Goal of the exercise
Go over the data and keep only the lines that include "counterclockwise".

┄┄┄┄┄┄┄┄┄┄

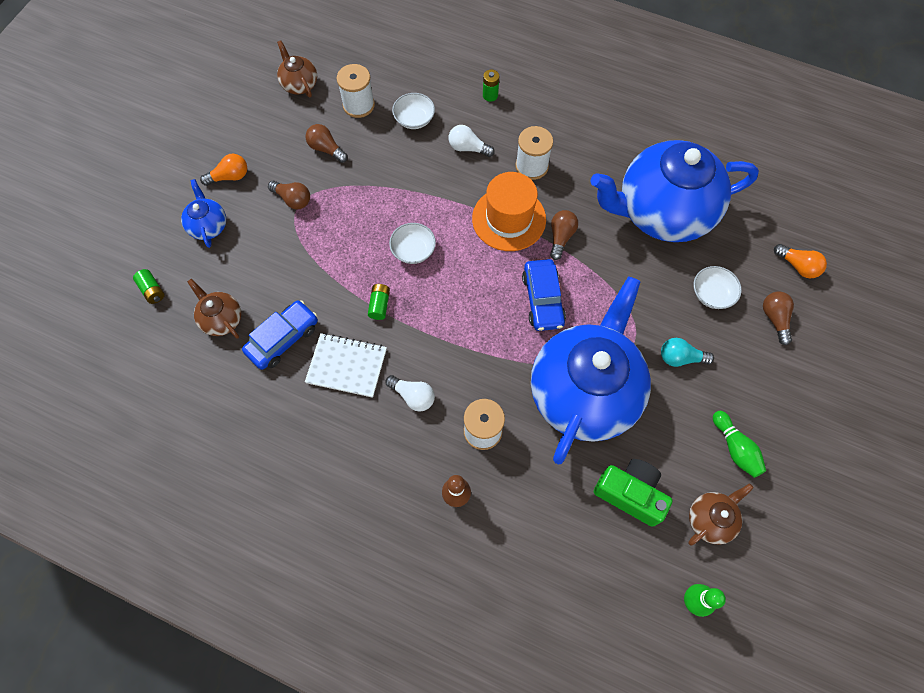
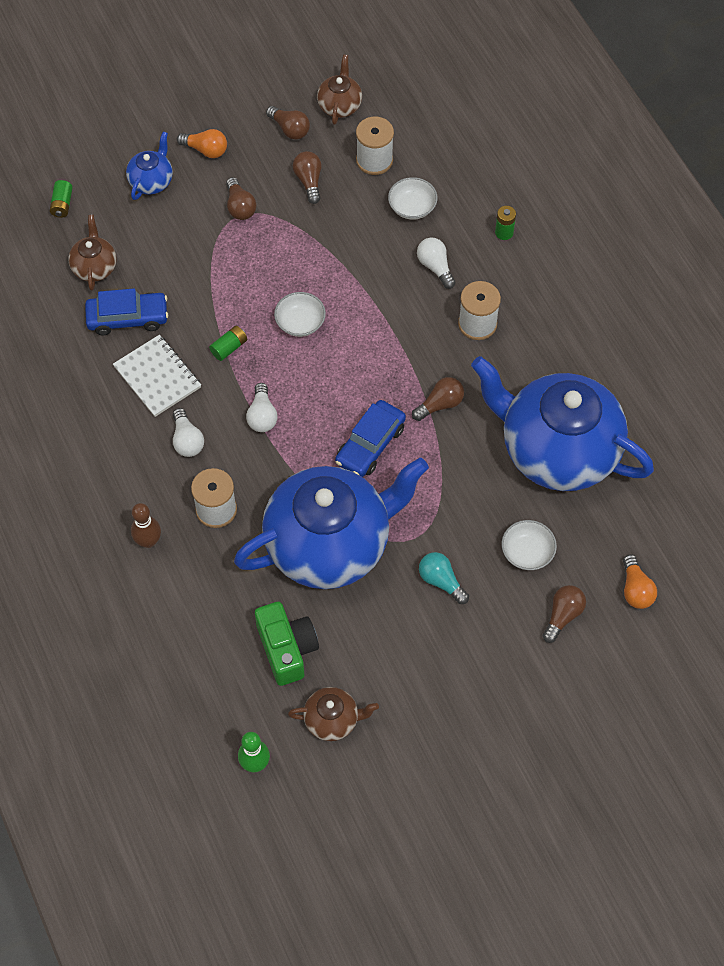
camera: 40 degrees right, 5 degrees down
orange hat [472,172,546,251] -> none
green bowling pin [713,411,766,478] -> none
none -> white light bulb [246,383,278,432]
none -> brown light bulb [266,106,310,140]

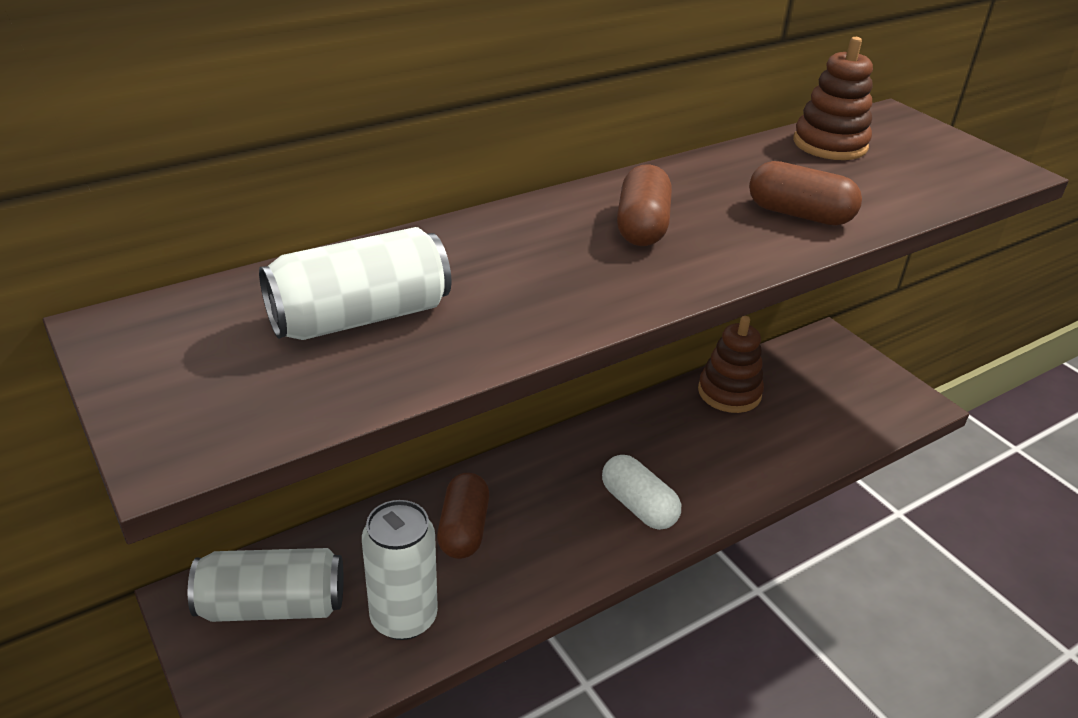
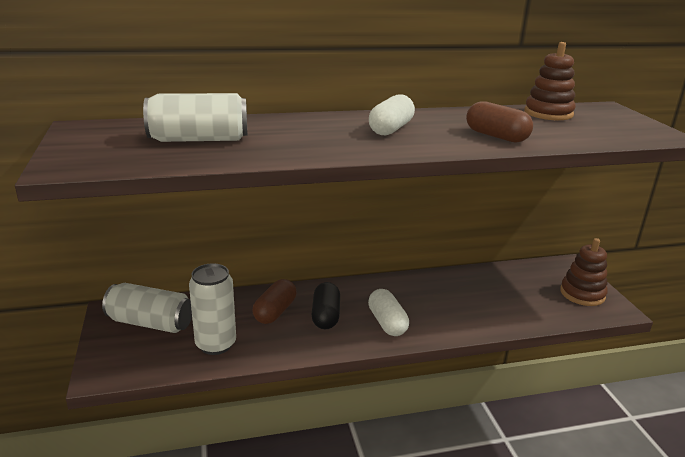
camera: 20 degrees right, 10 degrees down
brown capsule [617,164,672,246] -> white capsule [369,94,415,135]
brown stacking toy [698,316,764,413] -> brown stacking toy moved to [560,238,608,306]
none -> black capsule [311,282,340,329]

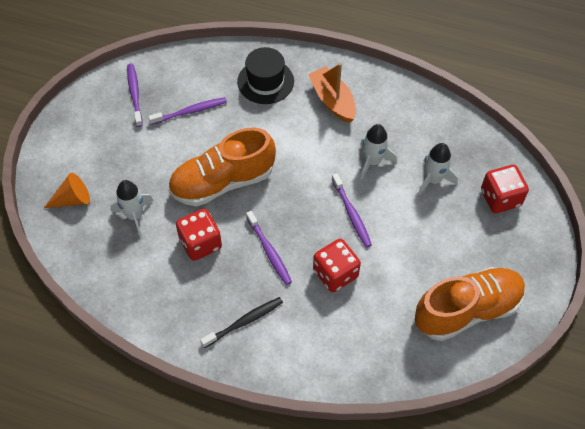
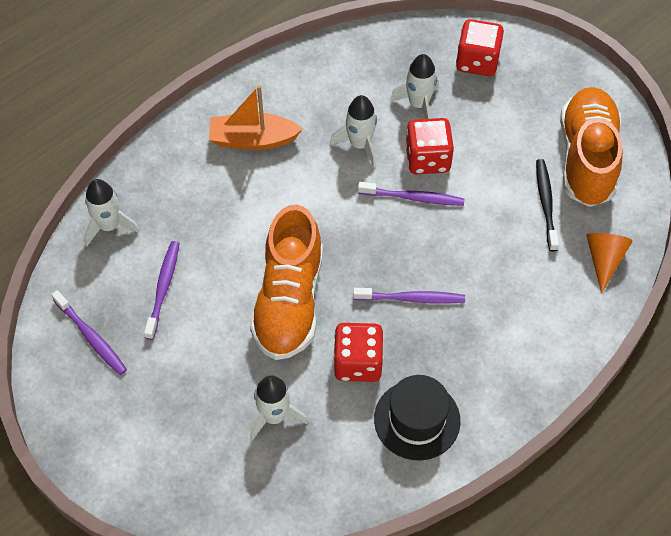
camera: 60 degrees left, 0 degrees up
orange cone [44,173,90,208] -> orange cone moved to [586,233,633,293]
purple toothbrush [127,64,143,127] -> purple toothbrush turned 150 degrees counterclockwise [51,290,127,375]
black toothbrush [200,297,283,348] -> black toothbrush moved to [536,159,559,251]
black hat [237,47,294,104] -> black hat moved to [374,375,460,461]
red dice [313,239,361,292] -> red dice moved to [405,118,454,174]
none -> white rocket [84,179,140,246]

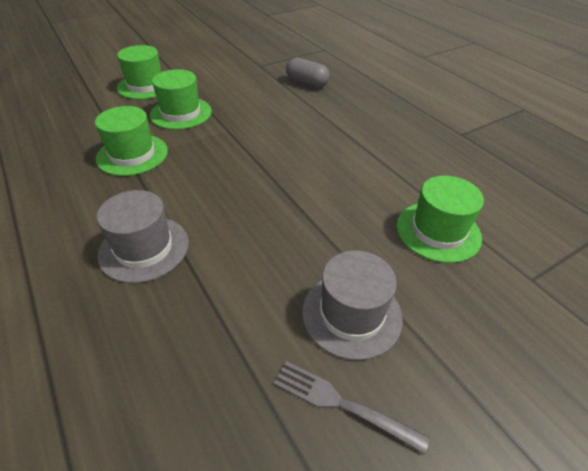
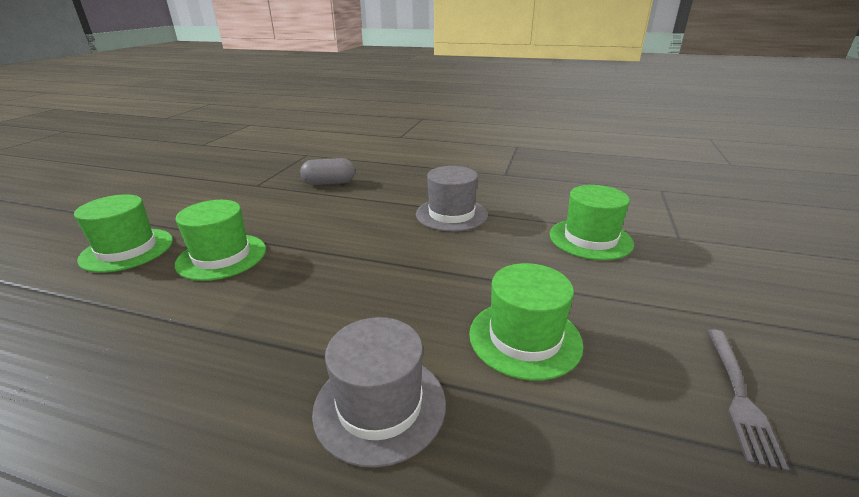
camera: 40 degrees left, 15 degrees down
green hat [95,106,168,176] -> green hat moved to [469,263,583,381]
grey fork [274,361,430,454] -> grey fork turned 60 degrees counterclockwise [707,329,789,472]
grey hat [302,250,403,360] -> grey hat moved to [416,166,488,232]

┄┄┄┄┄┄┄┄┄┄

Solution below
purple toothbrush [127,64,143,127] -> purple toothbrush turned 150 degrees counterclockwise [51,290,127,375]
grey fork [274,361,430,454] -> grey fork turned 60 degrees counterclockwise [707,329,789,472]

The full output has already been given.